Problem details: Retype every record exactly. Skip the images.

◆ ◆ ◆ ◆ ◆ ◆ ◆

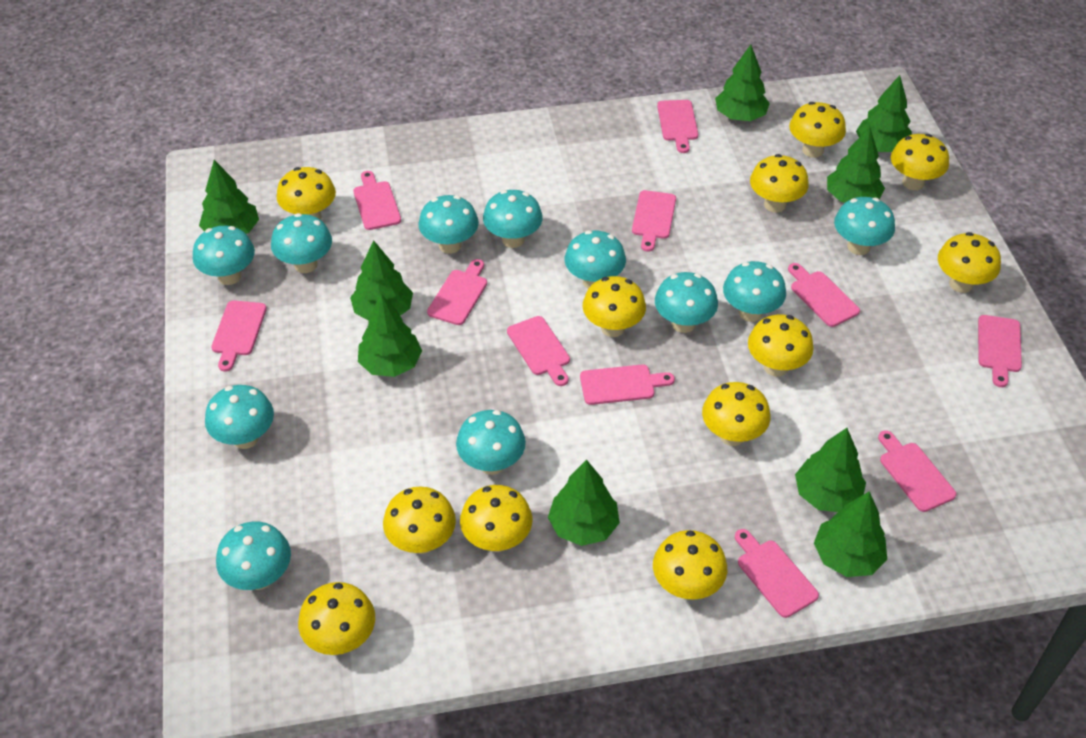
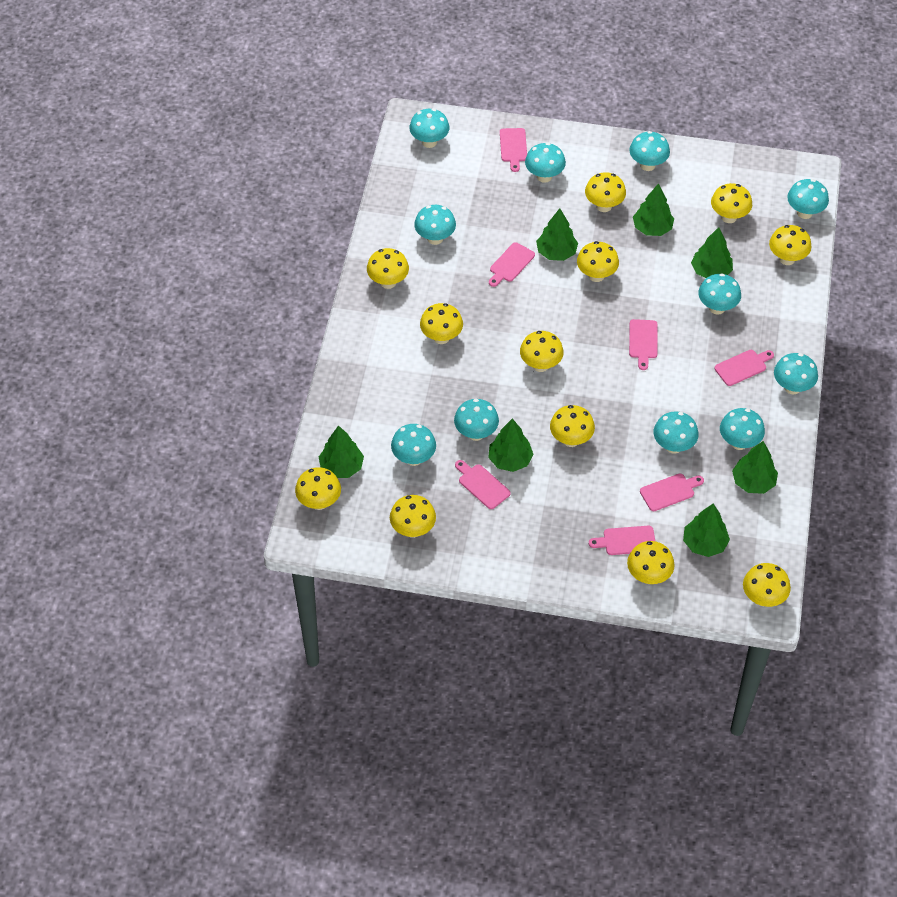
green tree: 9 -> 7
pink cutting board: 11 -> 7

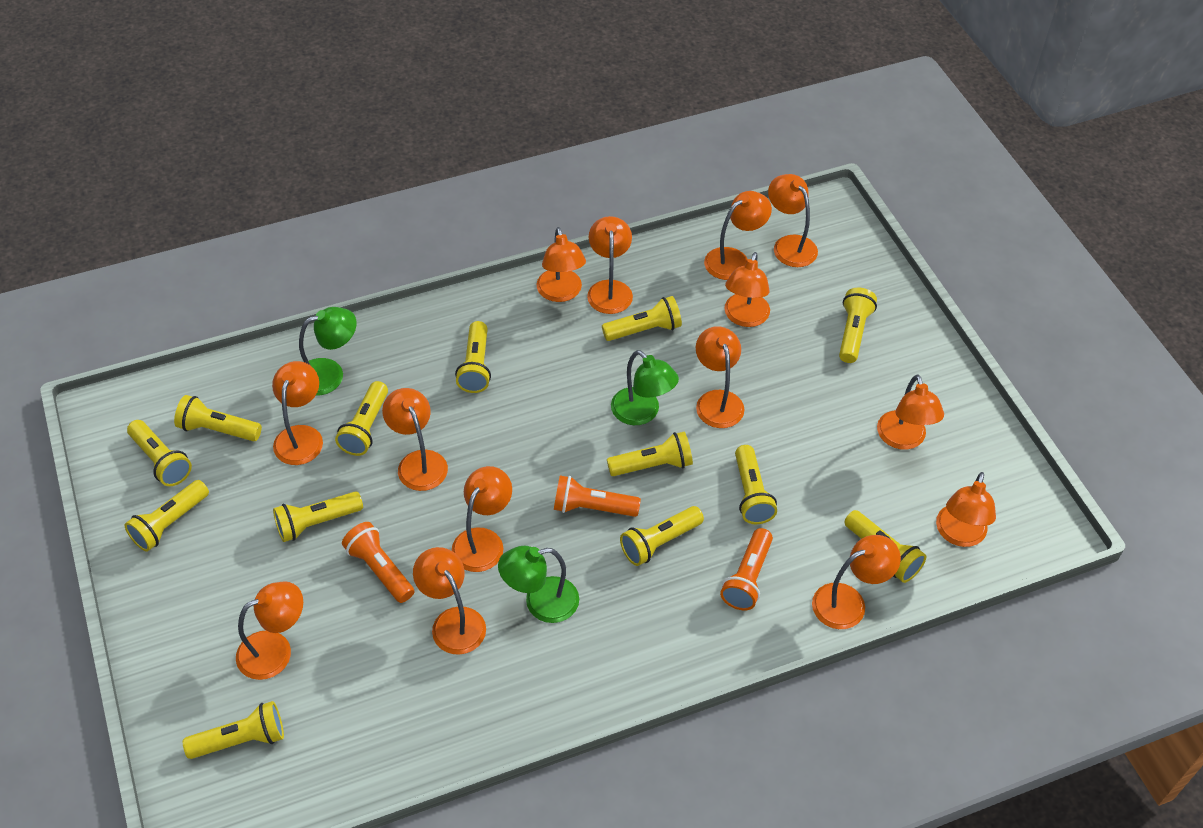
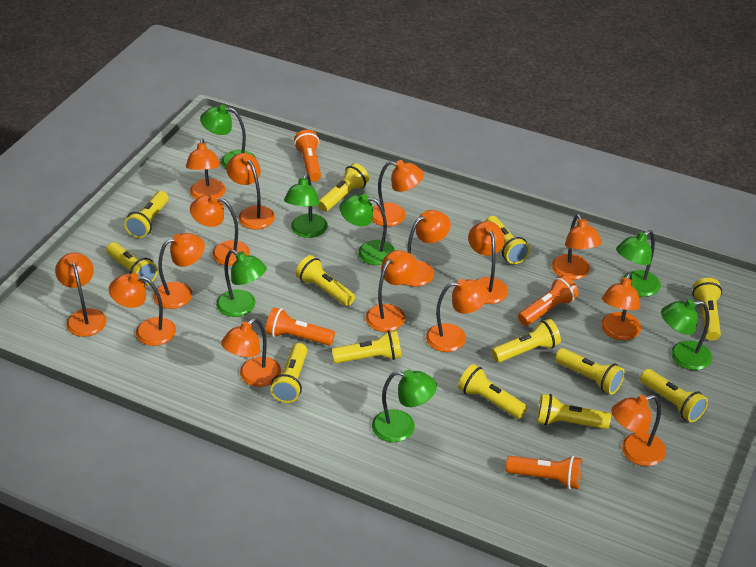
green lamp: 3 -> 7
orange flashlight: 3 -> 4
orange lamp: 14 -> 15

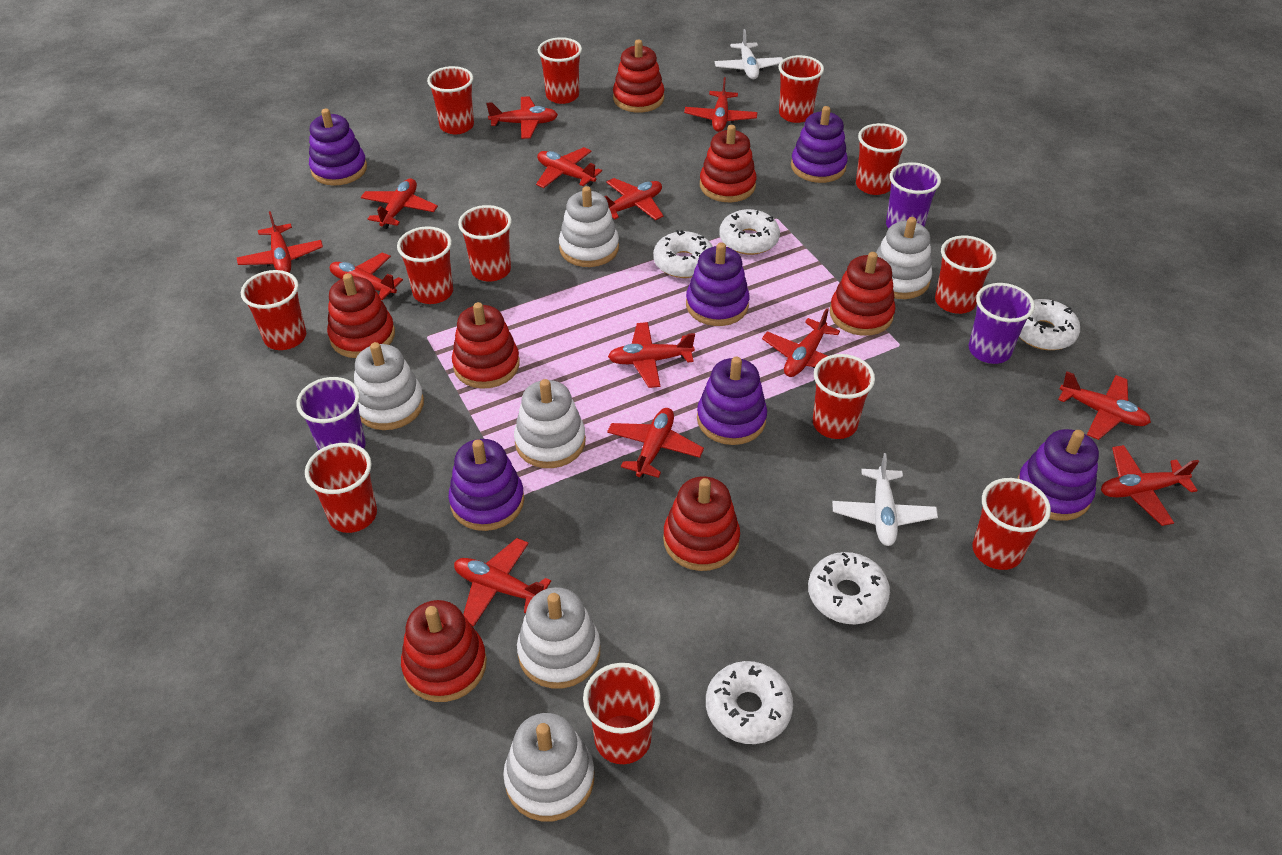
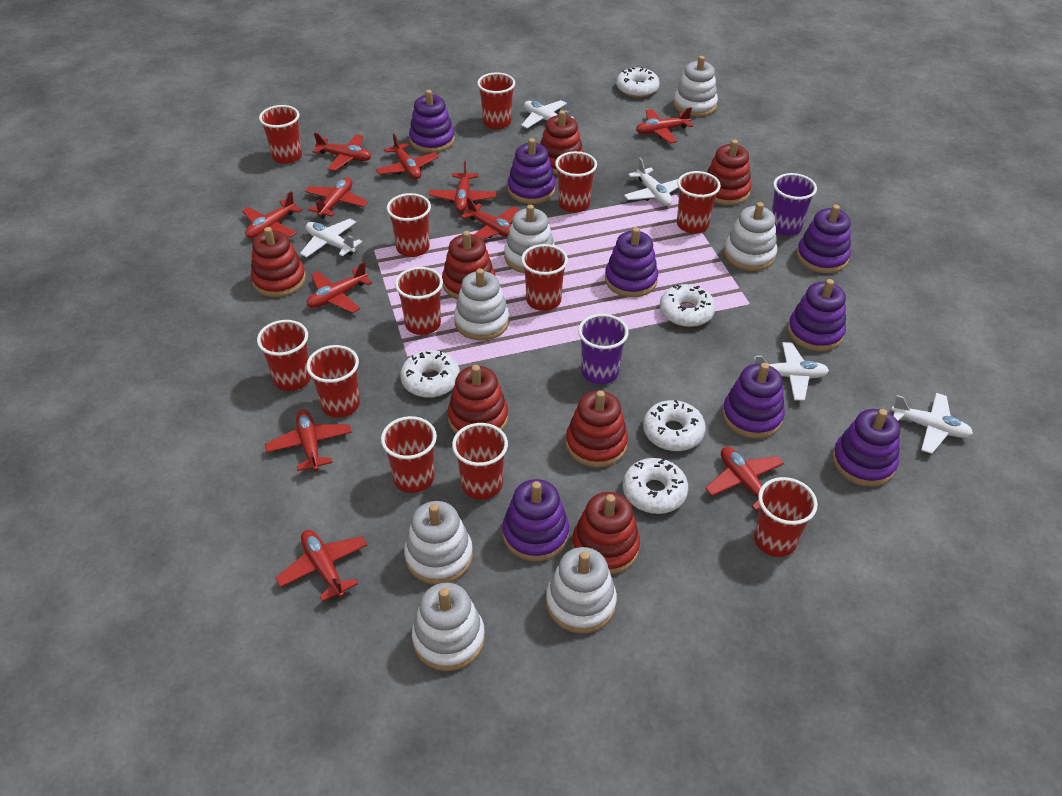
purple cup: 3 -> 2
purple stacking toy: 6 -> 8
red plane: 13 -> 11
white plane: 2 -> 5
white stacking toy: 6 -> 7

◆ ◆ ◆ ◆ ◆ ◆ ◆

Answer for the task:
green tree: 9 -> 7
pink cutting board: 11 -> 7

green lamp: 3 -> 7
orange flashlight: 3 -> 4
orange lamp: 14 -> 15

purple cup: 3 -> 2
purple stacking toy: 6 -> 8
red plane: 13 -> 11
white plane: 2 -> 5
white stacking toy: 6 -> 7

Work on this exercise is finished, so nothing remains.